- _Provided material_
=== Section Start ===
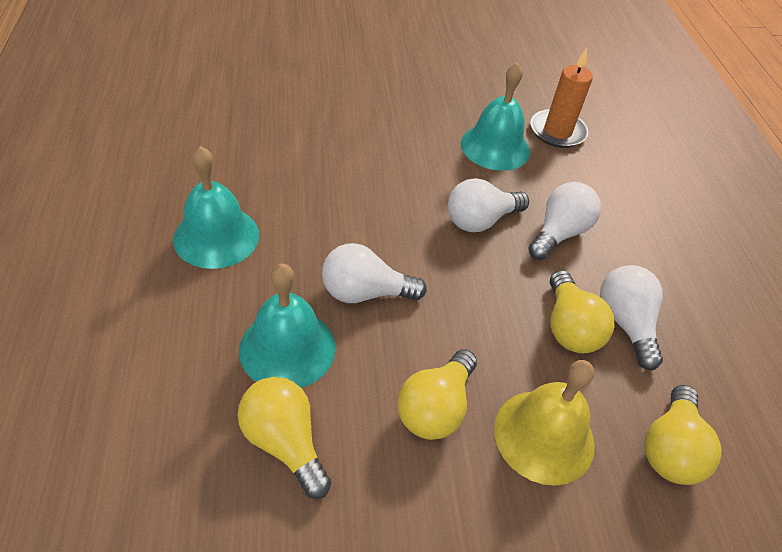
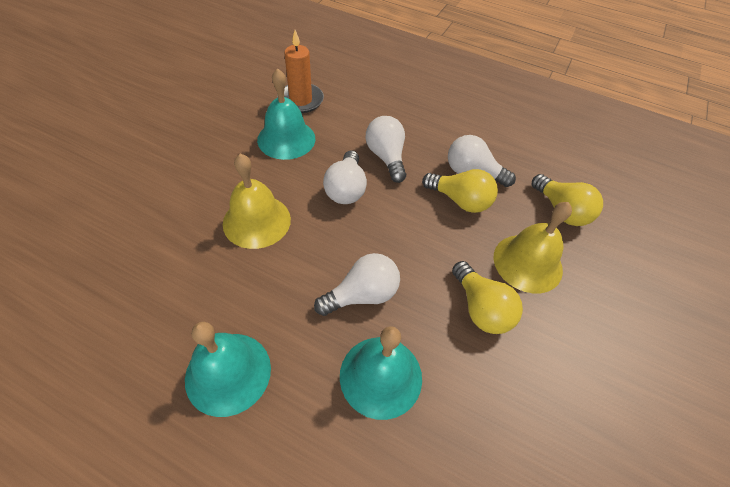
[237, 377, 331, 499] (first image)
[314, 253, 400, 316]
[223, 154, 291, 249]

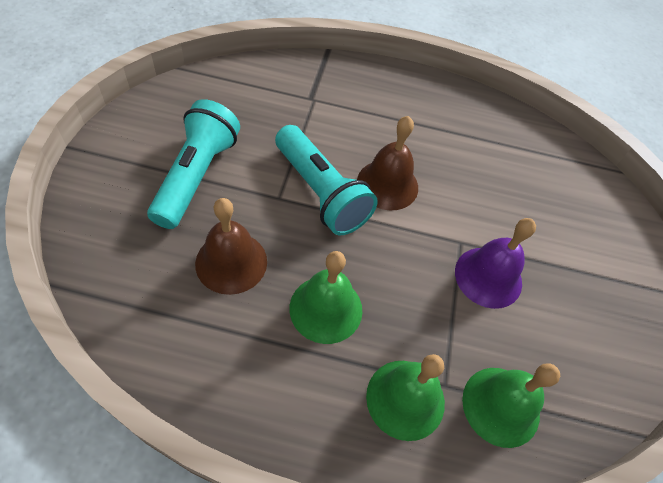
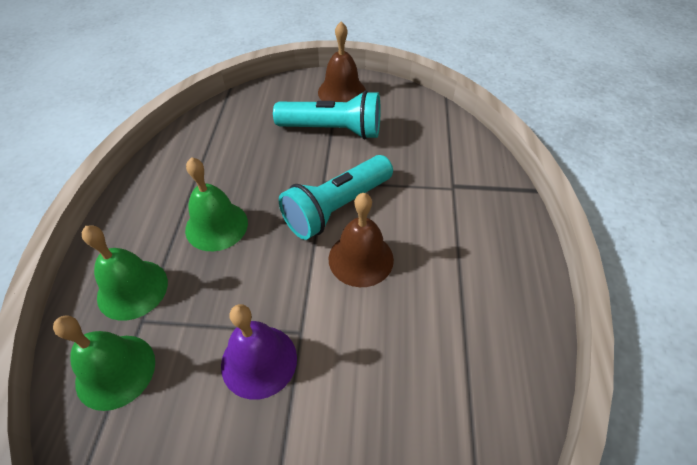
[318, 22, 366, 102]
=== Section End ===
- _Exercise directions_
Would you copy out all the data exactly, without the images?

- _Worked solution_
[237, 377, 331, 499] (first image)
[314, 253, 400, 316]
[223, 154, 291, 249]

[318, 22, 366, 102]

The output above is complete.